Segment Start: SOURCE MATERIAL
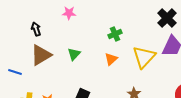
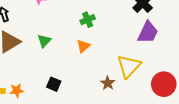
yellow triangle: (144, 57) -> (129, 66), moved

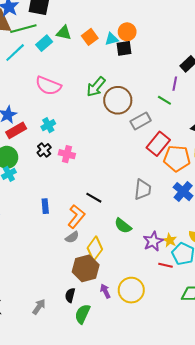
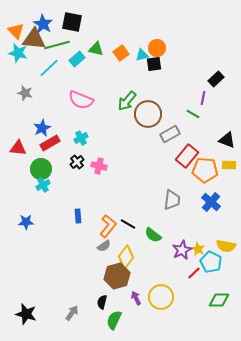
black line: (94, 198) -> (128, 224), moved
red line: (165, 265) -> (194, 273), turned -56

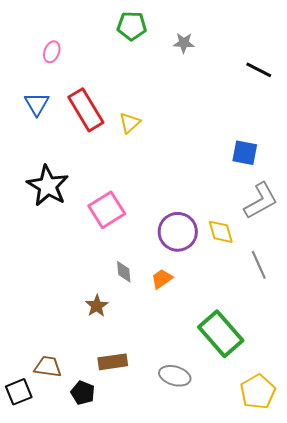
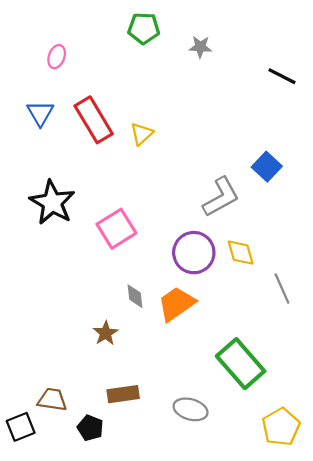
blue square: (245, 153) -> (267, 167), turned 32
gray L-shape: (261, 201) -> (221, 197), moved
orange trapezoid: (162, 279) -> (176, 304), size x1.6

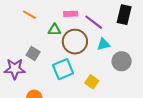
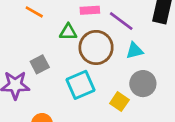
gray square: (33, 54) -> (40, 64), turned 32
gray circle: (122, 61) -> (143, 84), moved

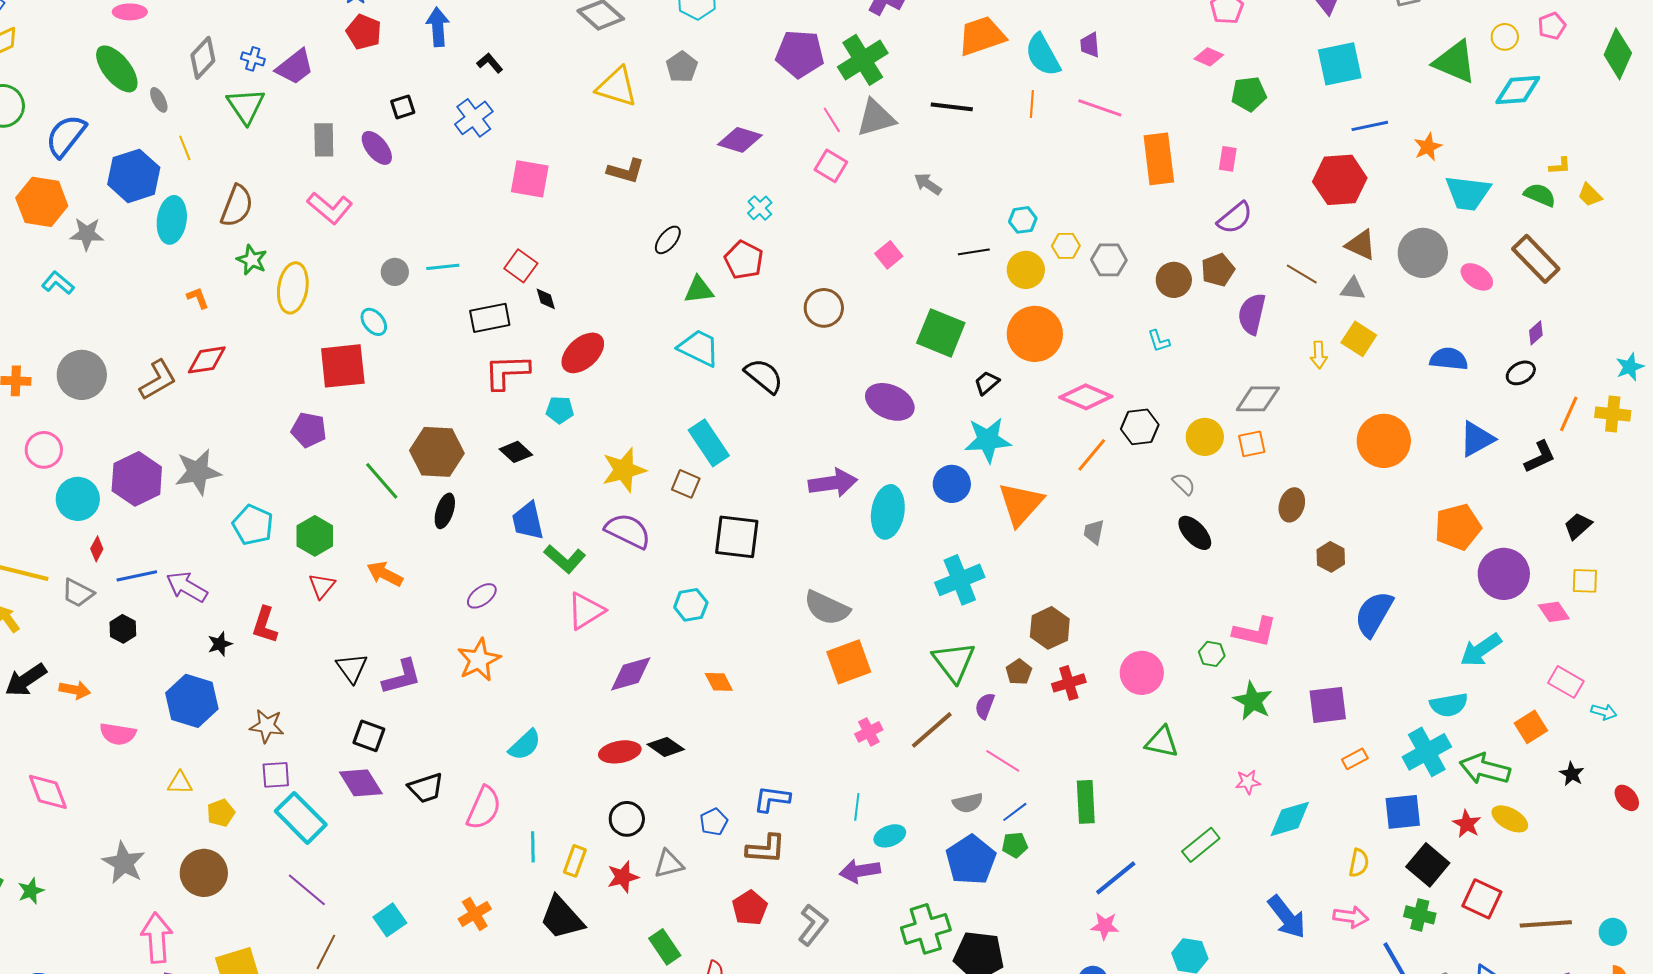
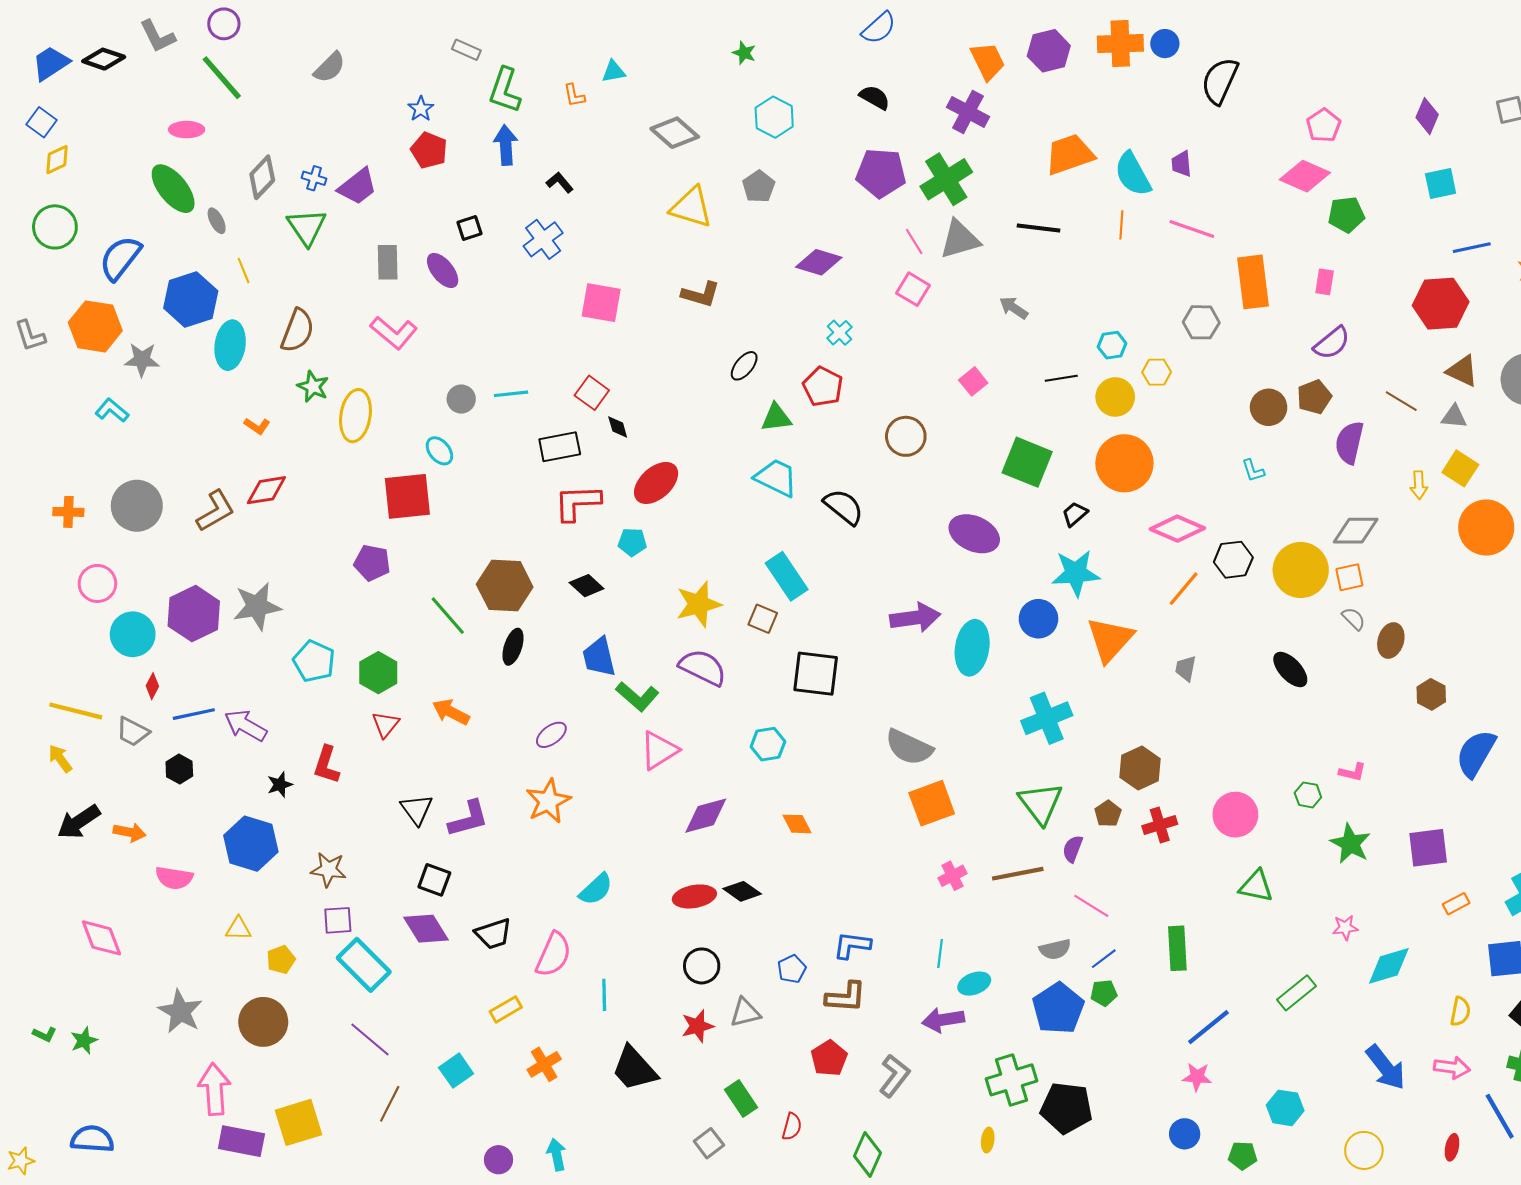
pink diamond: (1209, 57) -> (1305, 176), size x1.6
cyan square: (1340, 64) -> (1441, 183), size x0.7
gray hexagon: (1109, 260) -> (1201, 322), moved
orange L-shape: (198, 298) -> (257, 426), turned 145
yellow circle: (1205, 437) -> (1301, 570), size x1.4
orange circle: (1384, 441) -> (1486, 528), moved
gray semicircle: (1184, 484) -> (1354, 619), moved
pink L-shape: (1255, 632) -> (1353, 772), size x0.6
brown line: (932, 730) -> (1018, 874), turned 30
yellow rectangle: (575, 861) -> (506, 1009), moved, turned 40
Segment End: SOURCE MATERIAL
### YOUR INSTRUCTIONS
Going by the data above, the answer is exactly the lines from the one holding "gray L-shape: (261, 201) -> (221, 197), moved" to the one holding "gray hexagon: (1109, 260)", both kept, with the pictures left out.

### SOLUTION TO THE EXERCISE
gray L-shape: (261, 201) -> (221, 197), moved
orange trapezoid: (162, 279) -> (176, 304), size x1.6

gray square: (33, 54) -> (40, 64), turned 32
gray circle: (122, 61) -> (143, 84), moved

pink diamond: (1209, 57) -> (1305, 176), size x1.6
cyan square: (1340, 64) -> (1441, 183), size x0.7
gray hexagon: (1109, 260) -> (1201, 322), moved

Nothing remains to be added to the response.